## MATERIAL PROVIDED

-------------------------

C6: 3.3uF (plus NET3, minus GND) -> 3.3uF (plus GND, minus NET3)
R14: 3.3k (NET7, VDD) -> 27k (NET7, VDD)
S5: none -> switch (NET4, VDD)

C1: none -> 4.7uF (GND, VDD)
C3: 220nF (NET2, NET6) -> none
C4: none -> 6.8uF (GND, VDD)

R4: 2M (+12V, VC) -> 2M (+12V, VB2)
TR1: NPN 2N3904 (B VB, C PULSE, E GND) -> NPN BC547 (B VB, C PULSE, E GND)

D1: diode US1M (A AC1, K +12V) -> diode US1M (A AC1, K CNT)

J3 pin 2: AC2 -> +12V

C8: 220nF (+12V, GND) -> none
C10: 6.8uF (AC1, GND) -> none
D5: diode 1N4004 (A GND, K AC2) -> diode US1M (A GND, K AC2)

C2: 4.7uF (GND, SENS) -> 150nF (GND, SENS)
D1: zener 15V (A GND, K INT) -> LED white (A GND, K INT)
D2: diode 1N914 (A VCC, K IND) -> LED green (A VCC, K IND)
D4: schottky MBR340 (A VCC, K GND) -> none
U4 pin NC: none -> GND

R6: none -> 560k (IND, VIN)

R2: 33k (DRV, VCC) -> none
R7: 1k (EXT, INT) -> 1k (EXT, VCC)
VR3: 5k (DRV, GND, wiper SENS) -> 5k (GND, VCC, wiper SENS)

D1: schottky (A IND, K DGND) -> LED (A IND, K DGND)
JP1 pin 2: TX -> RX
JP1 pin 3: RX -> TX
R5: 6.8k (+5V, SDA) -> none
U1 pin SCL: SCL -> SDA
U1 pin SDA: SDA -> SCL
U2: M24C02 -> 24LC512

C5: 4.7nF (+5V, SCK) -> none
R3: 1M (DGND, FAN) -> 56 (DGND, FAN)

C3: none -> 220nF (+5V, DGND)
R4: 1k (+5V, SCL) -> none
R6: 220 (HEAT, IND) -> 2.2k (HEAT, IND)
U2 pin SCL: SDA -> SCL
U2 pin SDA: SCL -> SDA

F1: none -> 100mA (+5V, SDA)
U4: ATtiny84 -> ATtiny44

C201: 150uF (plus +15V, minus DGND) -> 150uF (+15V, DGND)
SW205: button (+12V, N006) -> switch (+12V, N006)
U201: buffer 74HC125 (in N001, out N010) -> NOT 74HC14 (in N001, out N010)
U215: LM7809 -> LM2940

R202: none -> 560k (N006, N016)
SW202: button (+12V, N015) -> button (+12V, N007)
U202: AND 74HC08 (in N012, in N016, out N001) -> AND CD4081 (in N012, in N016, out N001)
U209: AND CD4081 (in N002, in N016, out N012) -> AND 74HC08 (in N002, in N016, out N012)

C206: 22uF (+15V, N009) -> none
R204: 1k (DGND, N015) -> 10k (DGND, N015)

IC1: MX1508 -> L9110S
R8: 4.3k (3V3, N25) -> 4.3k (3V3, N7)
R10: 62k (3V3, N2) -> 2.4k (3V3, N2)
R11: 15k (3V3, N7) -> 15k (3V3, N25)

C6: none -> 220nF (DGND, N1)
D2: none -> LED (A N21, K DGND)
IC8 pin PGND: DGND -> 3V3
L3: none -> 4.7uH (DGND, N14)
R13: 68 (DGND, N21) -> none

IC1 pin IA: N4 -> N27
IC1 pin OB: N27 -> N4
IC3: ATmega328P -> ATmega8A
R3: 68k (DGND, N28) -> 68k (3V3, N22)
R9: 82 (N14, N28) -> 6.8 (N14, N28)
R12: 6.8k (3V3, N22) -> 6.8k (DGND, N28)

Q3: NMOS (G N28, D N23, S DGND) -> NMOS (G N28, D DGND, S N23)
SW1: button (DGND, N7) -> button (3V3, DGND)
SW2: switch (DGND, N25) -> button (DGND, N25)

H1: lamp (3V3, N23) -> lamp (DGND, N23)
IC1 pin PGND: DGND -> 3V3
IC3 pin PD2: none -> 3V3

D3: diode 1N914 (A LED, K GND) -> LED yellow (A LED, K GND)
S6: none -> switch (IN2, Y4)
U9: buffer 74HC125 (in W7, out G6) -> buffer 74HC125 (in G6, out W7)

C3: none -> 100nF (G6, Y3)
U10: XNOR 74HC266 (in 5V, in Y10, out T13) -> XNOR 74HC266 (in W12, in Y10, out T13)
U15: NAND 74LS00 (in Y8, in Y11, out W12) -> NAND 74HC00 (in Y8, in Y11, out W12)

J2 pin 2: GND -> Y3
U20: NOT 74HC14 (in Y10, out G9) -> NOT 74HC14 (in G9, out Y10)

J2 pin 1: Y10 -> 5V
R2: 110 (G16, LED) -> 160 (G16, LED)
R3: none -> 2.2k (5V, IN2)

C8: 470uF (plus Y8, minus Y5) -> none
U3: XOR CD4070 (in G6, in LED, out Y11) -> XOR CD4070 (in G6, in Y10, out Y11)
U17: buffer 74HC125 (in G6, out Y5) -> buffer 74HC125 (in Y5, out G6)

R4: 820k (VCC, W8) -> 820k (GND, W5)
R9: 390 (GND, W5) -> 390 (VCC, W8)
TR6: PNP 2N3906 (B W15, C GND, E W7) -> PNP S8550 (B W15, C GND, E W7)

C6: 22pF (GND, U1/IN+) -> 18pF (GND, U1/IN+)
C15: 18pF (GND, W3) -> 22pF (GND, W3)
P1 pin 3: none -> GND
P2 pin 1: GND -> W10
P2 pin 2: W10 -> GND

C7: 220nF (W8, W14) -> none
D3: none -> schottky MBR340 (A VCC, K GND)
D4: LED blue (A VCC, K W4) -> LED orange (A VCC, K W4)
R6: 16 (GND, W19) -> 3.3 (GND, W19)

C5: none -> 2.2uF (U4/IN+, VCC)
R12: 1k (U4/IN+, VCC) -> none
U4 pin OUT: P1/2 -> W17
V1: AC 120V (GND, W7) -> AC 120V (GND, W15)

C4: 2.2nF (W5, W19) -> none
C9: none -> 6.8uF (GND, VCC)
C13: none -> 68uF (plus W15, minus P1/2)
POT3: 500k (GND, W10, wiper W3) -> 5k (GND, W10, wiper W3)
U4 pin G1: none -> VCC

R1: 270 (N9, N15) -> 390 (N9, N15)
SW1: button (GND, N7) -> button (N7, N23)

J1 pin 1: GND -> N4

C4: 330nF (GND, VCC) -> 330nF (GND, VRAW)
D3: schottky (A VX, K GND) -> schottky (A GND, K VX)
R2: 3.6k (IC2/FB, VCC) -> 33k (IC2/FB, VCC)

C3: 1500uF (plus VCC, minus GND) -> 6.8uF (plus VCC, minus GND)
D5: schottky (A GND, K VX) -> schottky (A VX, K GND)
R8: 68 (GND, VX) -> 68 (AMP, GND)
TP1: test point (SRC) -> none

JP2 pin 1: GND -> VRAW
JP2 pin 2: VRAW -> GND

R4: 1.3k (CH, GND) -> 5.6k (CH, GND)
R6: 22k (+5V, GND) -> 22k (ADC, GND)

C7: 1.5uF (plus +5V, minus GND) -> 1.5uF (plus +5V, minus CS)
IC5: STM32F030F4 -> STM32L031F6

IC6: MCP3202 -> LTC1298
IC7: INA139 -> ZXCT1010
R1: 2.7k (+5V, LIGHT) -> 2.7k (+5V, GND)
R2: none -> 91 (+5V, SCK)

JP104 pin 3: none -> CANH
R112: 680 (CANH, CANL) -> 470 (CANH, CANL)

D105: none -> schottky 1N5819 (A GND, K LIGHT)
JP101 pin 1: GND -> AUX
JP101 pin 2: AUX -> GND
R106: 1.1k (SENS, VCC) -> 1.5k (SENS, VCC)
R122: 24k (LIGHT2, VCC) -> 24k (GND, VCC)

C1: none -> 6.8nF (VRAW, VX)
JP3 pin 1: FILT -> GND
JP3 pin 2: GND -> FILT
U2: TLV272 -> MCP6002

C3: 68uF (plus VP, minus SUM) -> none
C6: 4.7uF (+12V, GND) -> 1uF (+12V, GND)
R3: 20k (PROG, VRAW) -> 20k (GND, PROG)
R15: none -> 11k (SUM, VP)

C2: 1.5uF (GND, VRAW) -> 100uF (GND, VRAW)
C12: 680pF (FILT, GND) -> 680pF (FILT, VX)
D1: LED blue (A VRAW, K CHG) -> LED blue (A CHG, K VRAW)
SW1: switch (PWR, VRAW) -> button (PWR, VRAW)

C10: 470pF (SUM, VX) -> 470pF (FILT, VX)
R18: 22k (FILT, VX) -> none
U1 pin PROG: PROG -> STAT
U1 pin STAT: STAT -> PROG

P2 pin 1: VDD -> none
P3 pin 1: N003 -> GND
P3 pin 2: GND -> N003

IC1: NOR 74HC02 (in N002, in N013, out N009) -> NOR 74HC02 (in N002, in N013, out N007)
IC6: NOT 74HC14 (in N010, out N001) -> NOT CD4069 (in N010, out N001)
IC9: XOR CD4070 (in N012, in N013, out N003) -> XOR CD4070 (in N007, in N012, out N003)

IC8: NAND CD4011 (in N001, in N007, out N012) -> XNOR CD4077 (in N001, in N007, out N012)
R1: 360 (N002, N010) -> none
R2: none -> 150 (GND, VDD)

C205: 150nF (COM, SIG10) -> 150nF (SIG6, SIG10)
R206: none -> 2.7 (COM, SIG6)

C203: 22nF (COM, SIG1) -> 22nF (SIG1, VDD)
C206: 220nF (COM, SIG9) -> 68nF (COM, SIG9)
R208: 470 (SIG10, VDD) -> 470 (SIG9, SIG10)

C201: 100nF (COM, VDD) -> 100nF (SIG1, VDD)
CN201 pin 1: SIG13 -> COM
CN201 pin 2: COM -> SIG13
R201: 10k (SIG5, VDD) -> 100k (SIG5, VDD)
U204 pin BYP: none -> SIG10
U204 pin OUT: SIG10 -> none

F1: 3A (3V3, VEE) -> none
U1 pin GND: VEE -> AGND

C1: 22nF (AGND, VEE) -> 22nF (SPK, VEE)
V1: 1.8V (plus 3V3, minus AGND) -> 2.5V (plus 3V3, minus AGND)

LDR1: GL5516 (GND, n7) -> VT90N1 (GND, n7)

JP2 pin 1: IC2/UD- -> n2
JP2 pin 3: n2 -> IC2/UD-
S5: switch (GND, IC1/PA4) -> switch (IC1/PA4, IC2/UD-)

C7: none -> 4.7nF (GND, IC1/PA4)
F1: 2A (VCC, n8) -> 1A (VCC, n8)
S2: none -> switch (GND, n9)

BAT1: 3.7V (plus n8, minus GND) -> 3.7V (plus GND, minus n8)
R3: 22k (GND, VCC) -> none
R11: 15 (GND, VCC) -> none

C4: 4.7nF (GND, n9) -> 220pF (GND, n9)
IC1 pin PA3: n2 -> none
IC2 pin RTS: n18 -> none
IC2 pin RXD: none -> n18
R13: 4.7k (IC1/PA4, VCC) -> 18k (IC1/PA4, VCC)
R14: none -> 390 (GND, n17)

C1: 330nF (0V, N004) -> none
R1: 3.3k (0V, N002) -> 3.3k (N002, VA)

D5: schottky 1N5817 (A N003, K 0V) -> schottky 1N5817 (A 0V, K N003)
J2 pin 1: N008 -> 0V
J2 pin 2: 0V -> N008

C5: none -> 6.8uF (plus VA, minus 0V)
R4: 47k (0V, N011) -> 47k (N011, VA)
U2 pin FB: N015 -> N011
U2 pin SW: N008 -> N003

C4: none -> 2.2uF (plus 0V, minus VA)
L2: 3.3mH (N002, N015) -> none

-------------------------

## YOUR ASSIGNMENT
Copy whichever lines in the listing above contain the word "NAND".

## EXERCISE ANSWER
U15: NAND 74LS00 (in Y8, in Y11, out W12) -> NAND 74HC00 (in Y8, in Y11, out W12)
IC8: NAND CD4011 (in N001, in N007, out N012) -> XNOR CD4077 (in N001, in N007, out N012)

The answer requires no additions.